--- DIRECTIONS FOR THIS TASK ---
The lines to find are those in the entries that hold the word "none"; copy every one of them.

***** DATA

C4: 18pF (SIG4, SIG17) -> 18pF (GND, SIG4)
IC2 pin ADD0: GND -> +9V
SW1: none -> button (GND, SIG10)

**********
***** DATA

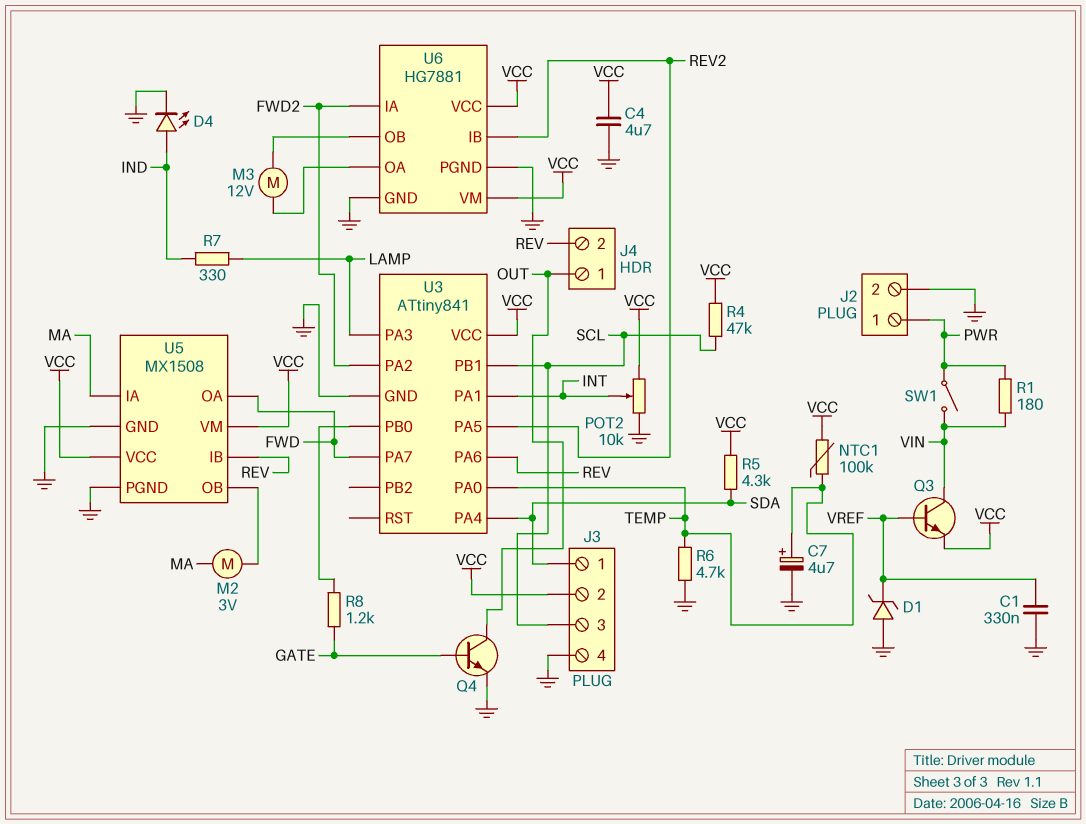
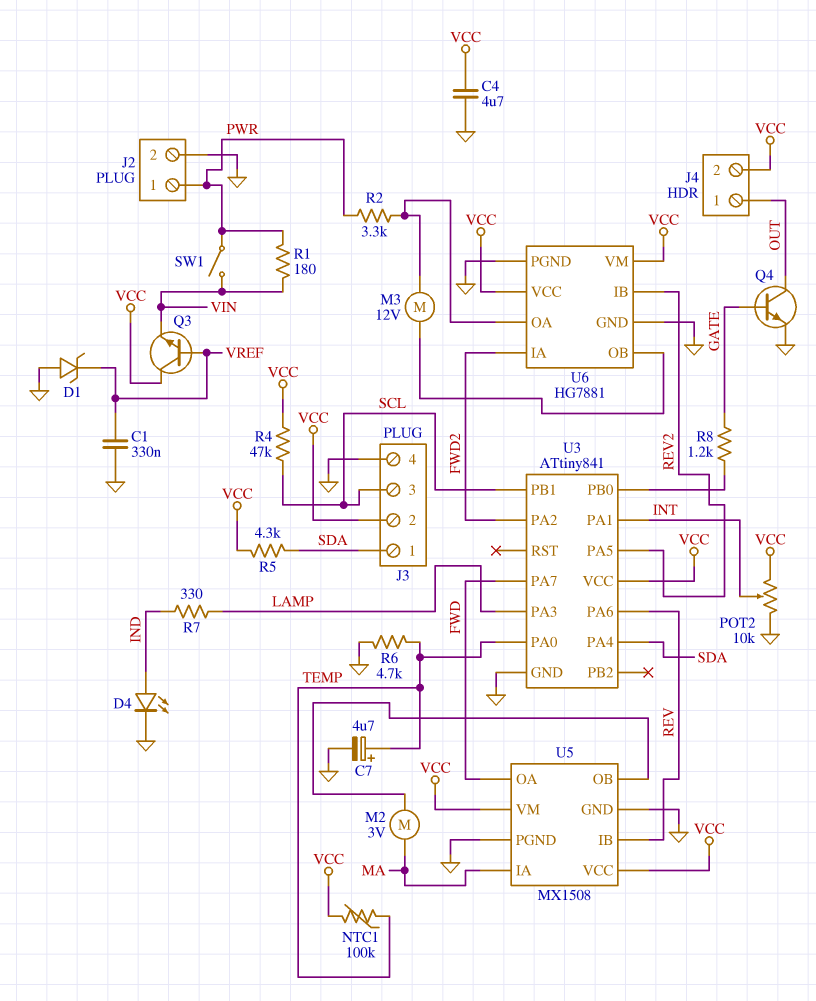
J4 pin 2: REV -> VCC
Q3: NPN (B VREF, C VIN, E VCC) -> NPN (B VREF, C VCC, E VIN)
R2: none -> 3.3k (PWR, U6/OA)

**********

--- EXERCISE RESPONSE ---
SW1: none -> button (GND, SIG10)
R2: none -> 3.3k (PWR, U6/OA)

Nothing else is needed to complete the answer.